» **Listed records**:
☆ ☆ ☆
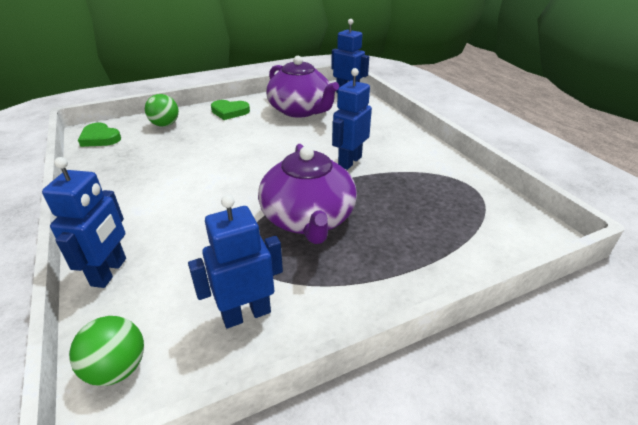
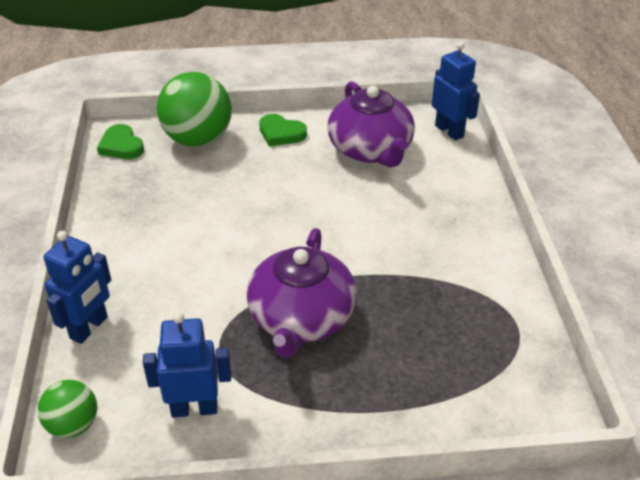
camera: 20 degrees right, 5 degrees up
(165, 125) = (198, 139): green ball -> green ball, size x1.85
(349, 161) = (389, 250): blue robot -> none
☆ ☆ ☆
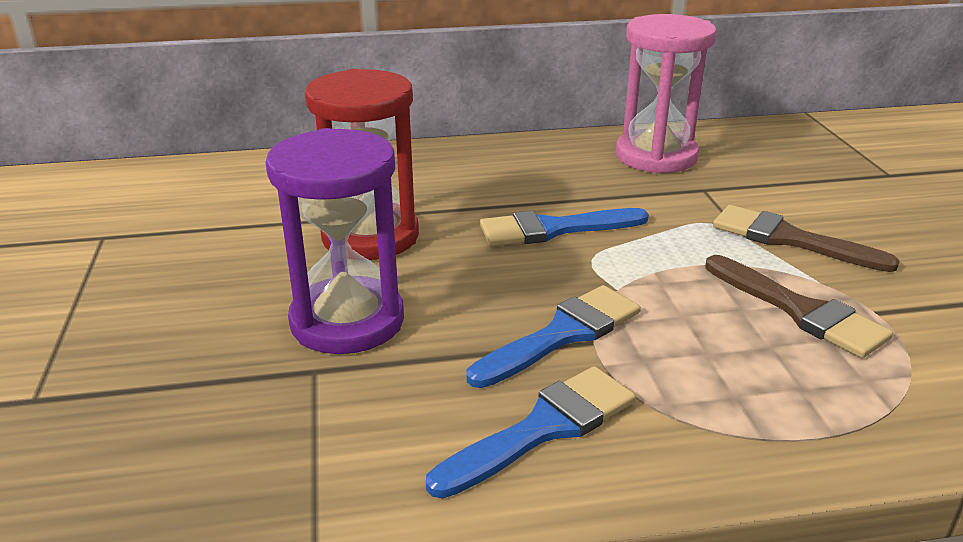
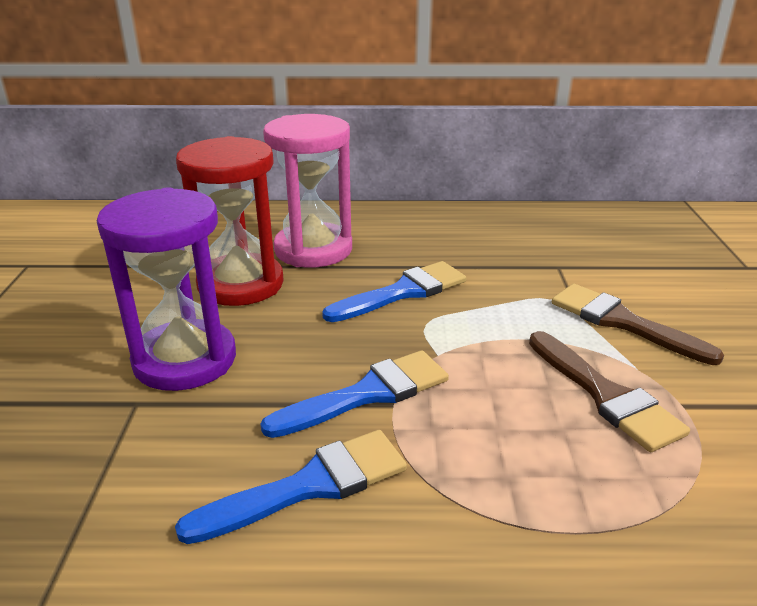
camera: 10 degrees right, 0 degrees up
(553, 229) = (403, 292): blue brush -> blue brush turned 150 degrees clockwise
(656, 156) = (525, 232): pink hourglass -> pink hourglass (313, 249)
☆ ☆ ☆
Given the records above, reproduce precisely and only the lines between the line holding "(553, 229) = (403, 292): blue" and the line holding "(656, 156) = (525, 232): pink", inclusive.

(553, 229) = (403, 292): blue brush -> blue brush turned 150 degrees clockwise
(656, 156) = (525, 232): pink hourglass -> pink hourglass (313, 249)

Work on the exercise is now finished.